**What you need to do**
Somewhere below is a line with "(464, 267) = (310, 200): black" and, later, a line with "(673, 324) = (571, 214): none -> purple vase"; repeat those two lines and all the lines between them, exactly as they are.

[Extracted records]
BEGIN

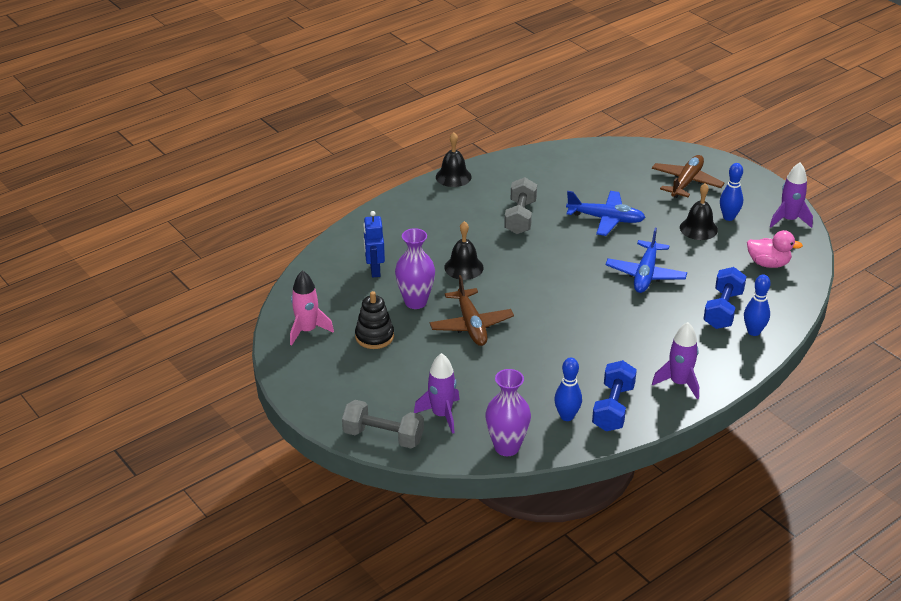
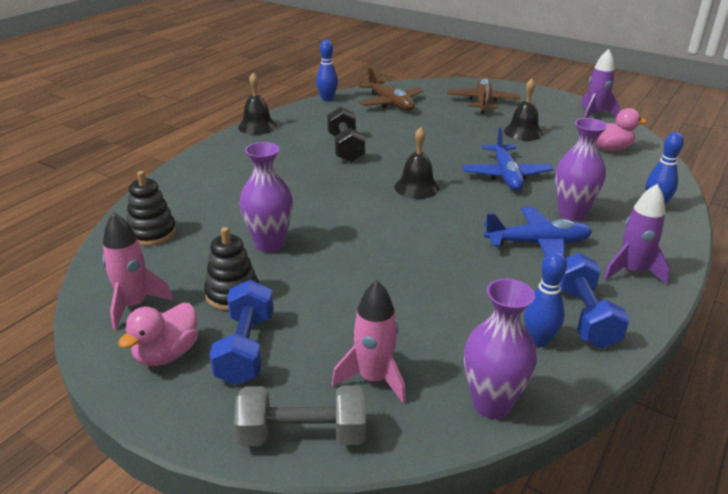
camera: 20 degrees left, 5 degrees down
(319, 369) = (167, 354): none -> pink duck
(333, 274) = (152, 233): none -> black stacking toy
(374, 270) = (204, 221): blue robot -> none
(441, 415) = (374, 379): purple rocket -> pink rocket
(464, 267) = (310, 200): black bell -> black bell (416, 187)
(471, 325) = (351, 257): brown plane -> brown plane (390, 103)
(520, 217) = (345, 148): grey dumbbell -> black dumbbell
(606, 219) = (431, 137): blue plane -> blue plane (537, 244)
(673, 324) = (571, 214): none -> purple vase
(723, 310) = (607, 192): blue dumbbell -> blue dumbbell (245, 349)
(728, 217) = (541, 120): blue bowling pin -> blue bowling pin (327, 99)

END

**Solved exercise**
(464, 267) = (310, 200): black bell -> black bell (416, 187)
(471, 325) = (351, 257): brown plane -> brown plane (390, 103)
(520, 217) = (345, 148): grey dumbbell -> black dumbbell
(606, 219) = (431, 137): blue plane -> blue plane (537, 244)
(673, 324) = (571, 214): none -> purple vase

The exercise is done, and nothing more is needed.